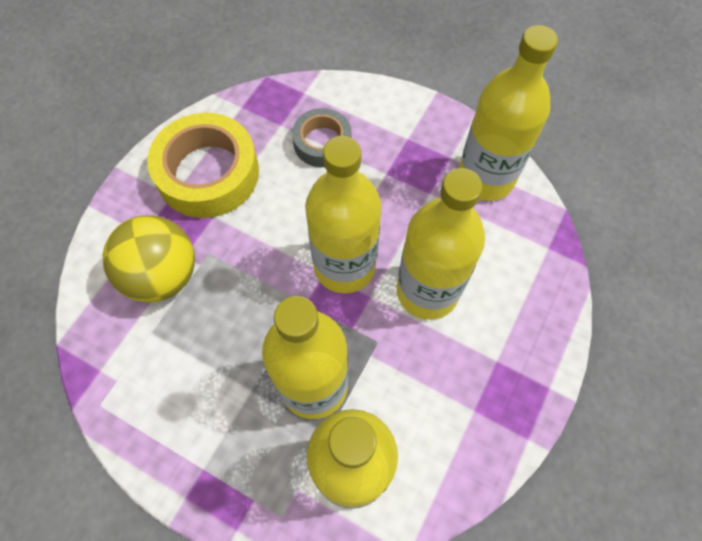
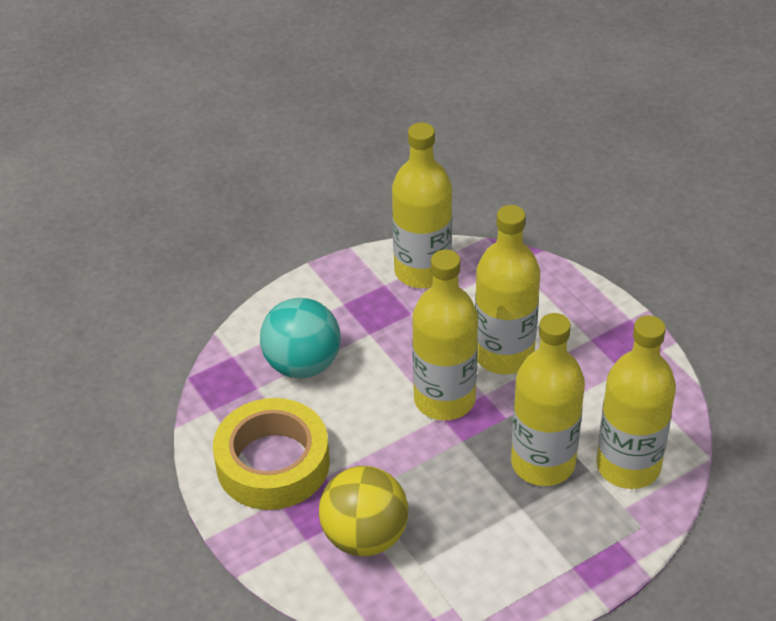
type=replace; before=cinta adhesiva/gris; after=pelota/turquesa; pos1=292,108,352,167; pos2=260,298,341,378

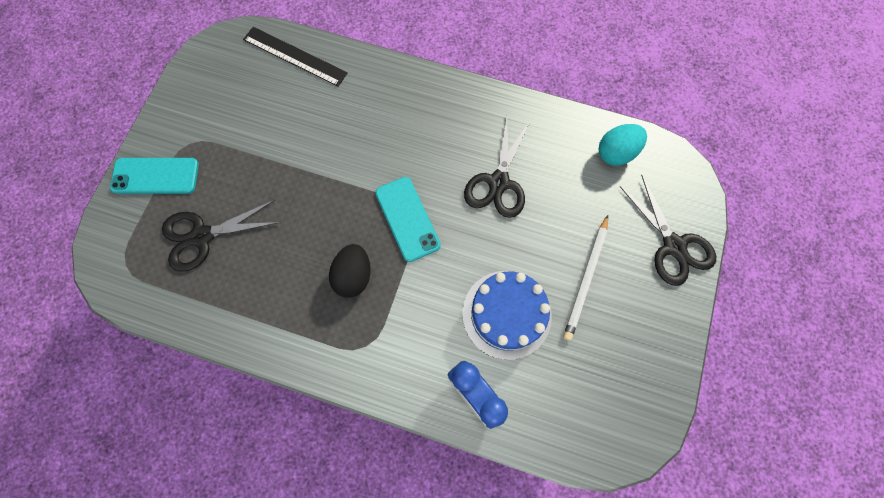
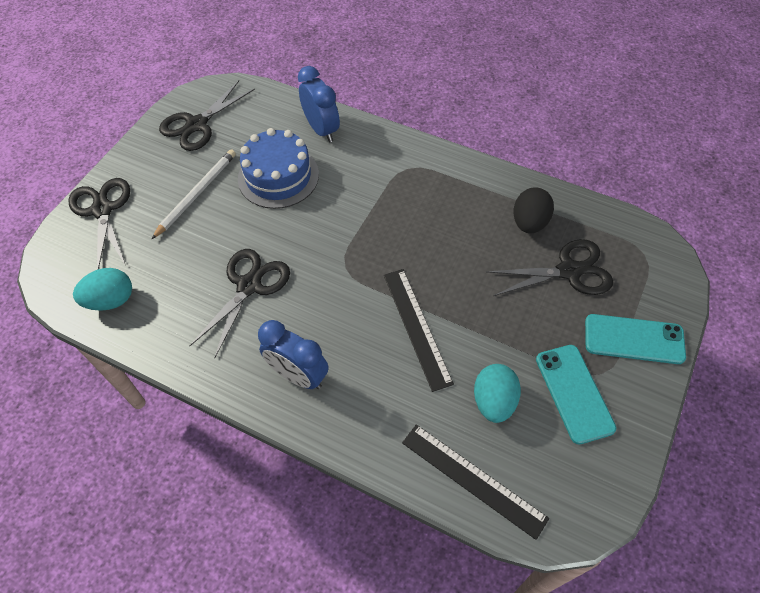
type=insert; after=tijeras/negro; pos2=159,80,255,151
type=insert; after=despertador/azul; pos2=258,320,329,389
type=insert; after=regla/negro; pos2=384,269,454,392
type=insert; after=huevo/turquesa; pos2=474,364,521,423
type=move; before=huevo/negro; pos1=329,244,371,298; pos2=513,187,554,233
type=move; before=móvil/turquesa; pos1=375,177,441,262; pos2=536,345,616,445

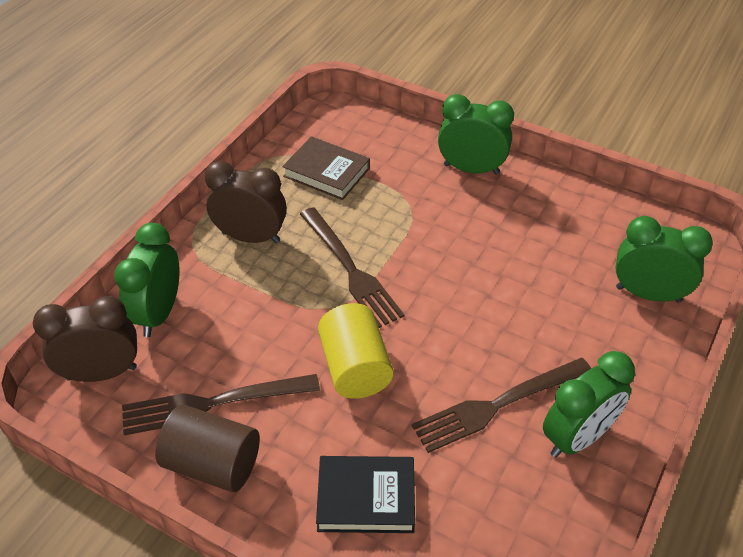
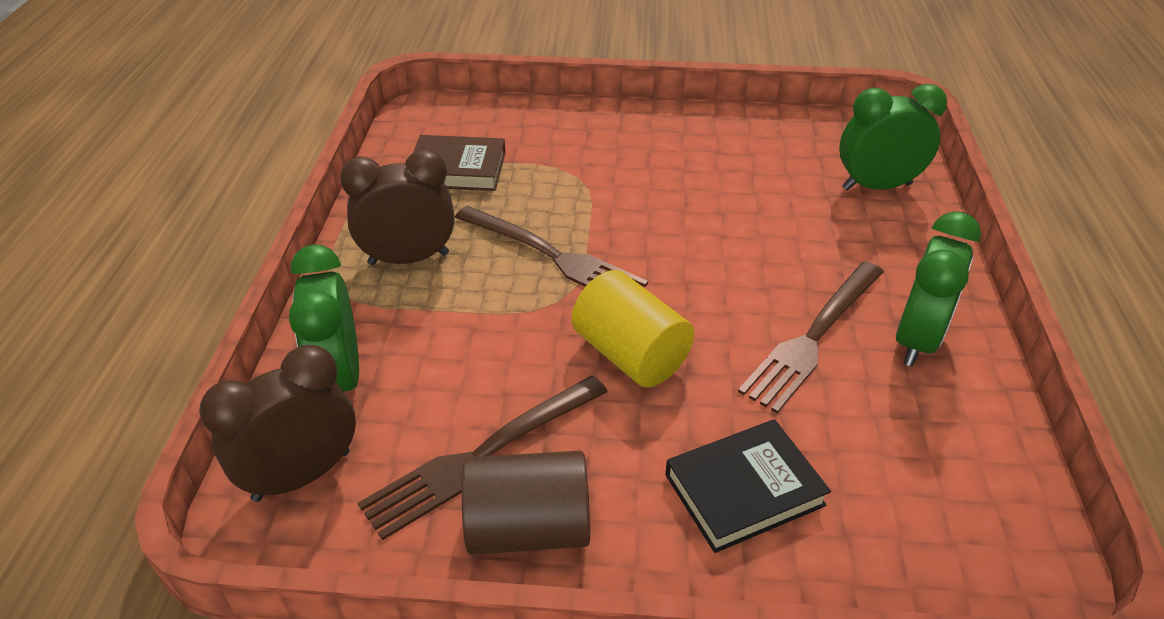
type=delete; before=despertador/verde; pos1=438,94,514,175

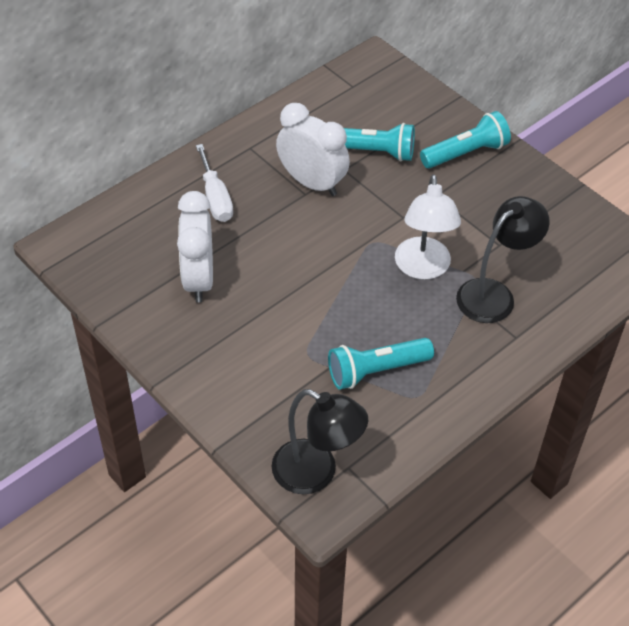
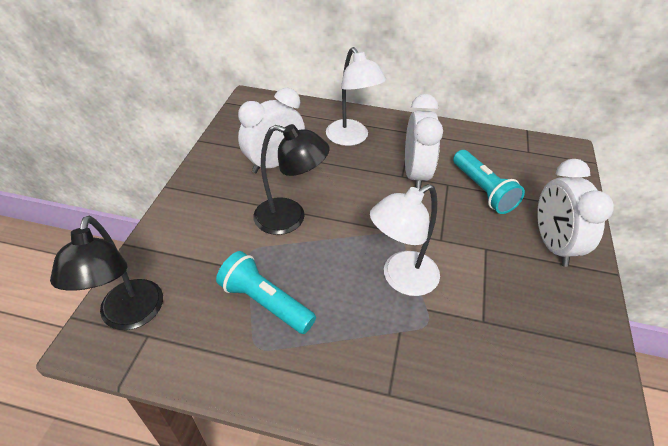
type=move; before=lámpara/negro; pos1=456,196,550,323; pos2=253,124,330,235
type=replace; before=destornillador/blanco; after=lámpara/blanco; pos1=196,144,233,222; pos2=326,47,386,146
type=replace; before=lámpara de mano/turquesa; after=despertador/blanco; pos1=420,111,511,168; pos2=537,159,614,267

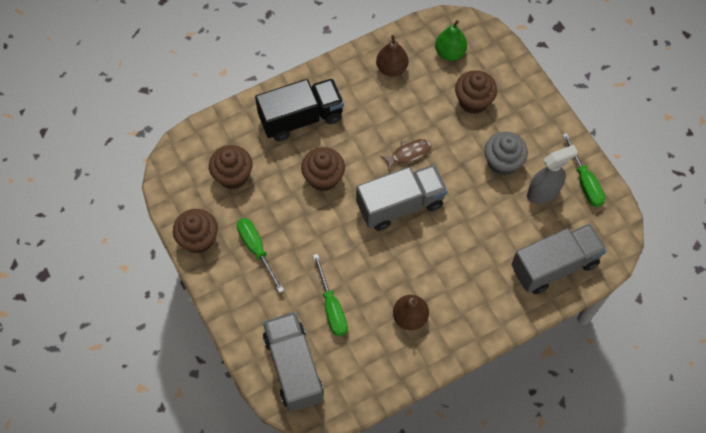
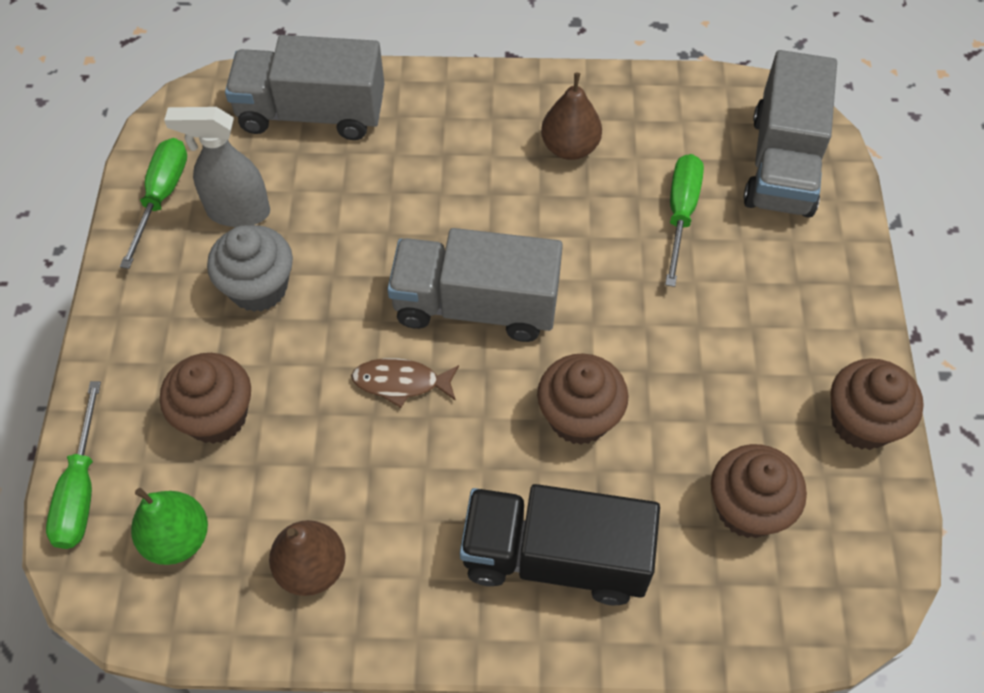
type=move; before=destornillador/verde; pos1=237,218,284,293; pos2=46,381,101,549

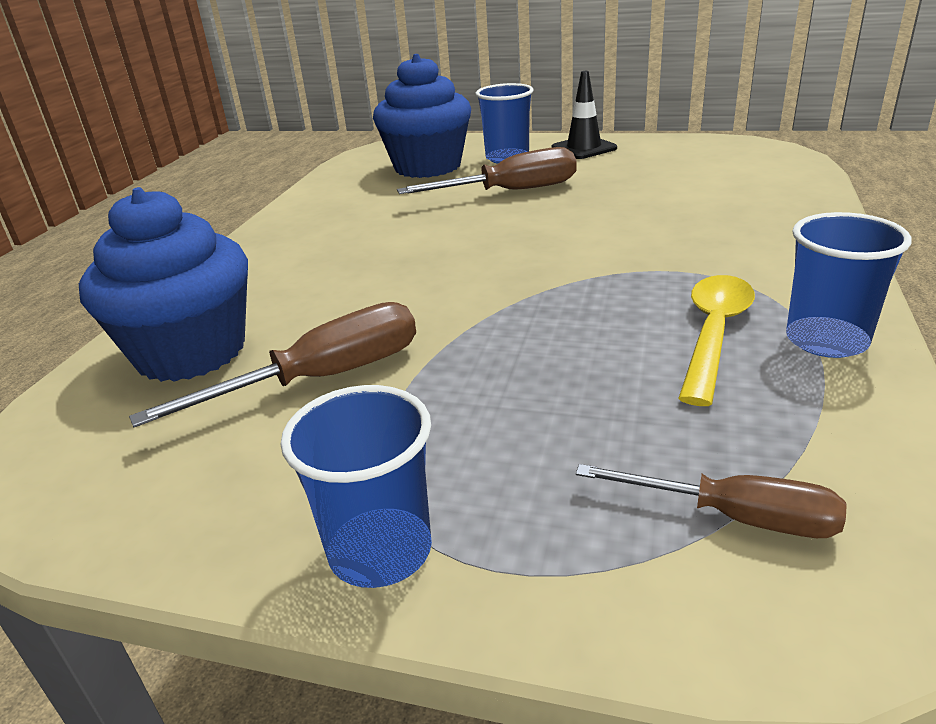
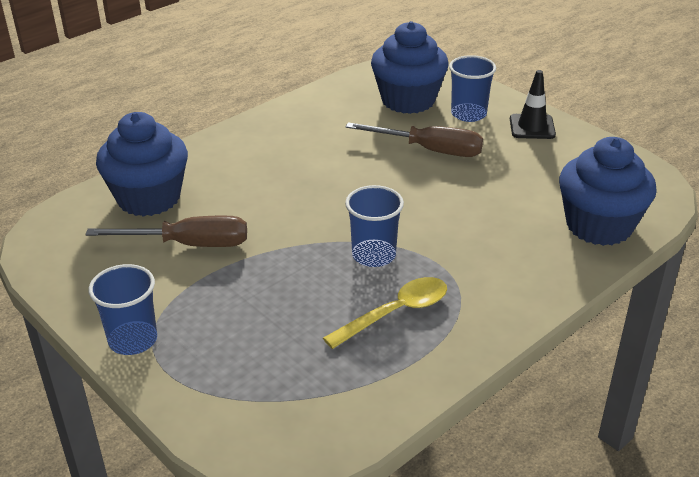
type=move; before=vaso/azul; pos1=786,212,912,358; pos2=345,185,404,267
type=insert; after=magdalena/azul; pos2=559,137,657,246
type=delete; before=destornillador/marrón; pos1=576,464,847,538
────────────────────
ASSIGNED TASK => The output consists of exactly the lines from the one containing "type=insert; after=tijeras/negro; pos2=159,80,255,151" through the last line of the listing, both included, with no pictures.

SOLUTION FOR THIS EXERCISE =>
type=insert; after=tijeras/negro; pos2=159,80,255,151
type=insert; after=despertador/azul; pos2=258,320,329,389
type=insert; after=regla/negro; pos2=384,269,454,392
type=insert; after=huevo/turquesa; pos2=474,364,521,423
type=move; before=huevo/negro; pos1=329,244,371,298; pos2=513,187,554,233
type=move; before=móvil/turquesa; pos1=375,177,441,262; pos2=536,345,616,445

type=delete; before=despertador/verde; pos1=438,94,514,175

type=move; before=lámpara/negro; pos1=456,196,550,323; pos2=253,124,330,235
type=replace; before=destornillador/blanco; after=lámpara/blanco; pos1=196,144,233,222; pos2=326,47,386,146
type=replace; before=lámpara de mano/turquesa; after=despertador/blanco; pos1=420,111,511,168; pos2=537,159,614,267

type=move; before=destornillador/verde; pos1=237,218,284,293; pos2=46,381,101,549

type=move; before=vaso/azul; pos1=786,212,912,358; pos2=345,185,404,267
type=insert; after=magdalena/azul; pos2=559,137,657,246
type=delete; before=destornillador/marrón; pos1=576,464,847,538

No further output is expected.